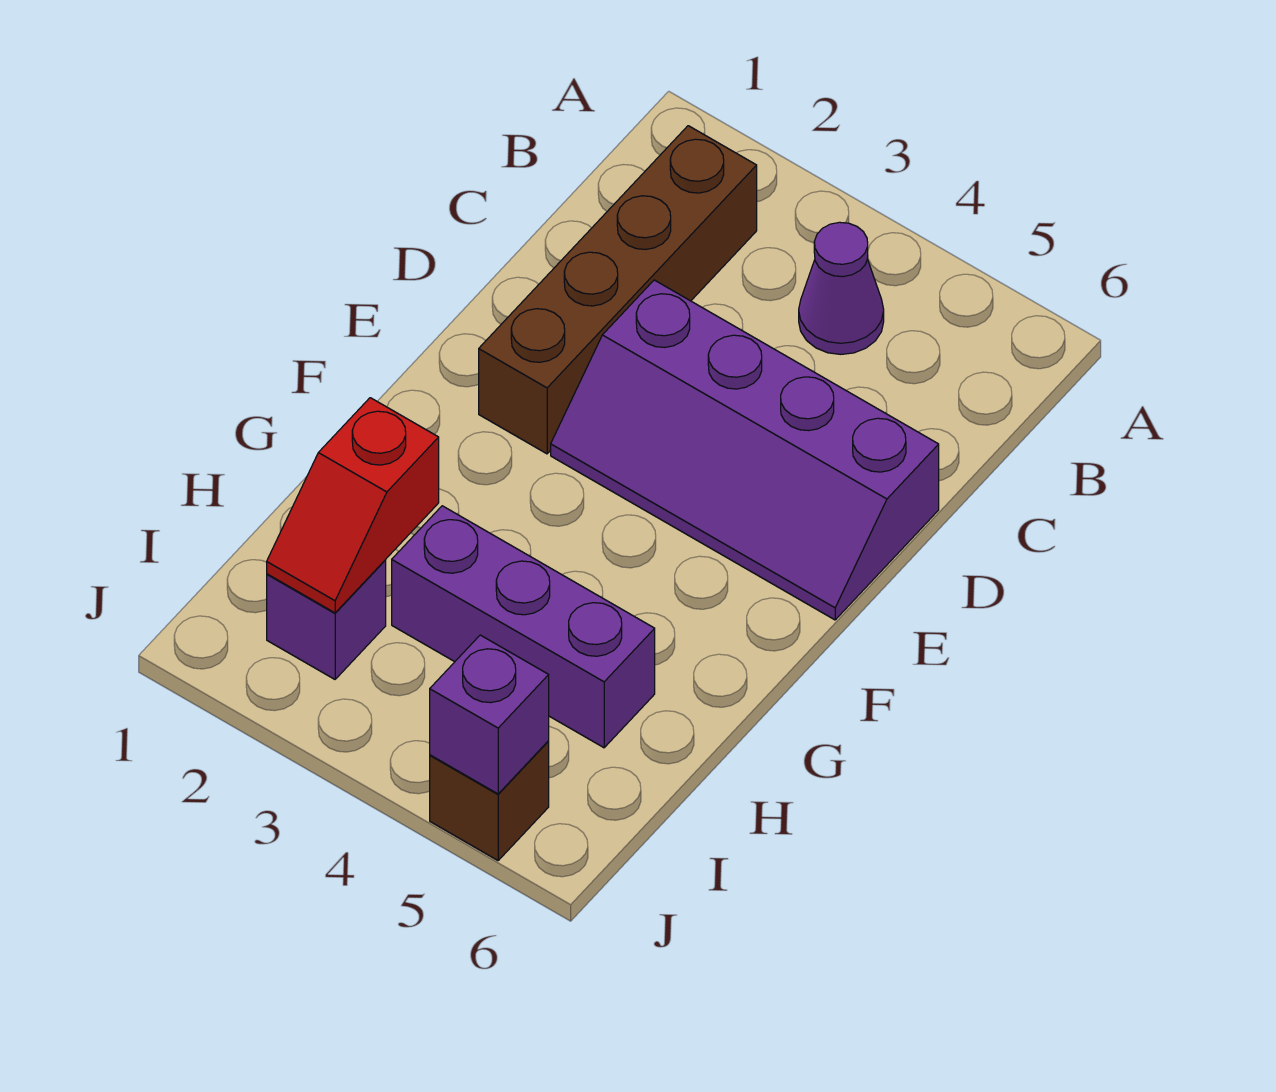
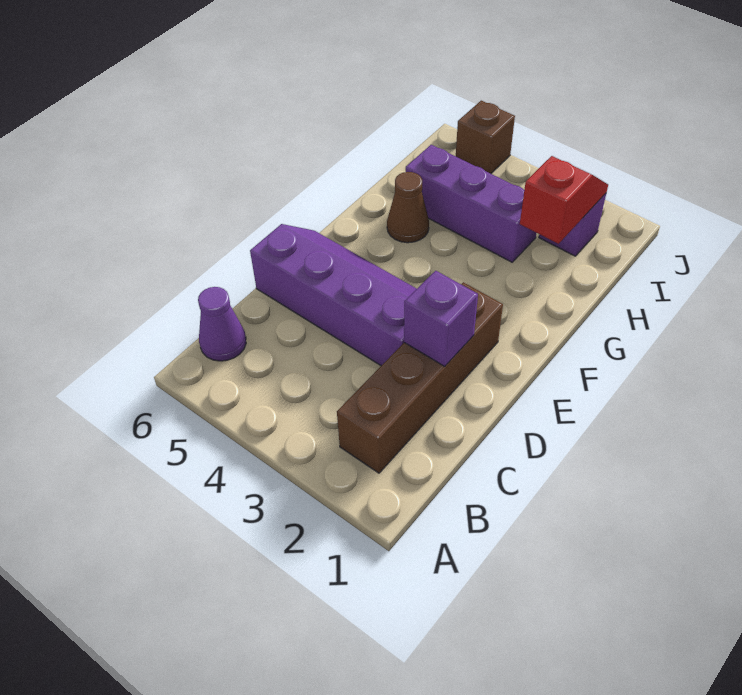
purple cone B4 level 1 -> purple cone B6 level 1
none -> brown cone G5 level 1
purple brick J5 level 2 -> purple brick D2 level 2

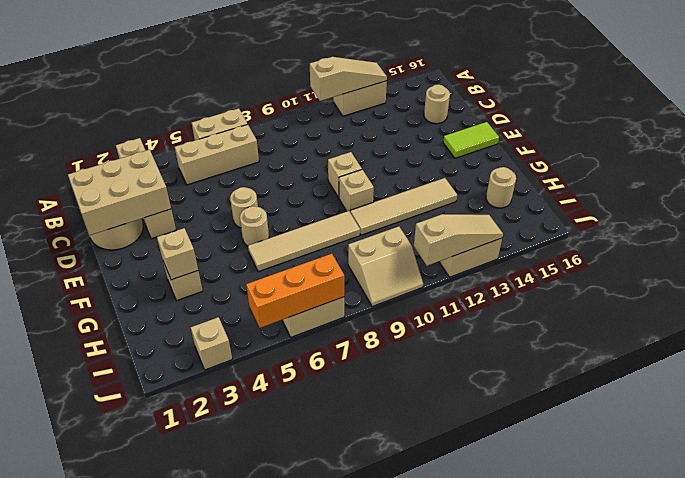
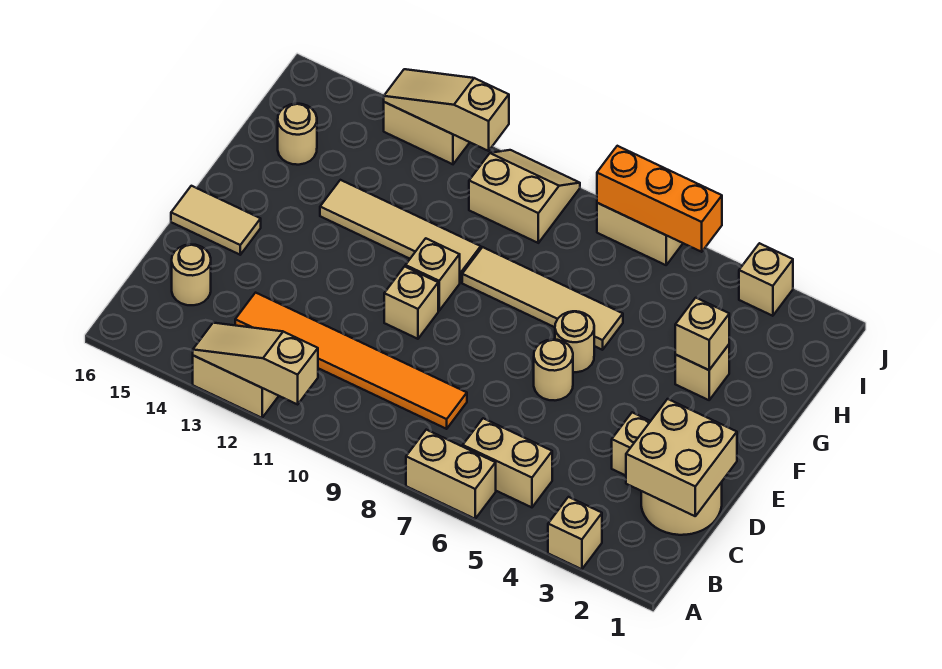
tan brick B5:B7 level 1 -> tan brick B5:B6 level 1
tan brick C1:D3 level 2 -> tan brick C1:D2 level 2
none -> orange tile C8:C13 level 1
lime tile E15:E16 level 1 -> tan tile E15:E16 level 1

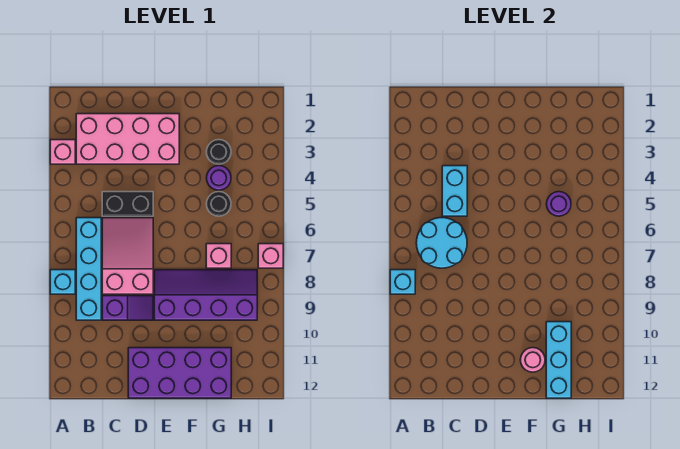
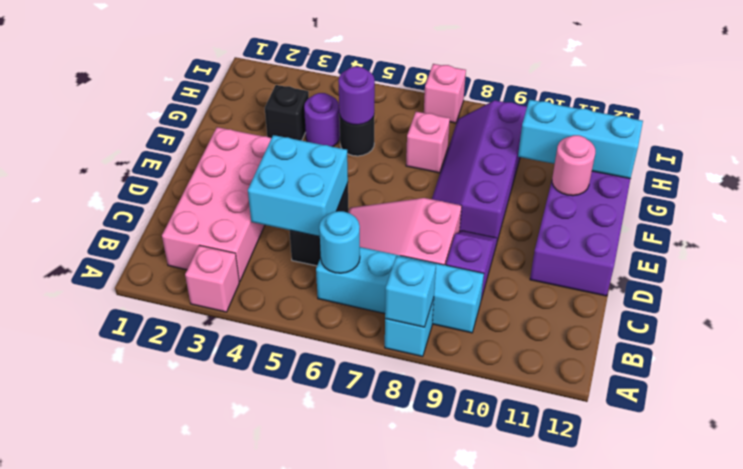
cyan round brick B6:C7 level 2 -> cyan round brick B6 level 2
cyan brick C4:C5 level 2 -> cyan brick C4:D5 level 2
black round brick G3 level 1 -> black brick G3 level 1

= = =

EXERCISE DETAILS =>
Reproduce every entry exactly, but omit each picture.

ANSWER TO THIS PROBLEM =>
purple cone B4 level 1 -> purple cone B6 level 1
none -> brown cone G5 level 1
purple brick J5 level 2 -> purple brick D2 level 2

tan brick B5:B7 level 1 -> tan brick B5:B6 level 1
tan brick C1:D3 level 2 -> tan brick C1:D2 level 2
none -> orange tile C8:C13 level 1
lime tile E15:E16 level 1 -> tan tile E15:E16 level 1

cyan round brick B6:C7 level 2 -> cyan round brick B6 level 2
cyan brick C4:C5 level 2 -> cyan brick C4:D5 level 2
black round brick G3 level 1 -> black brick G3 level 1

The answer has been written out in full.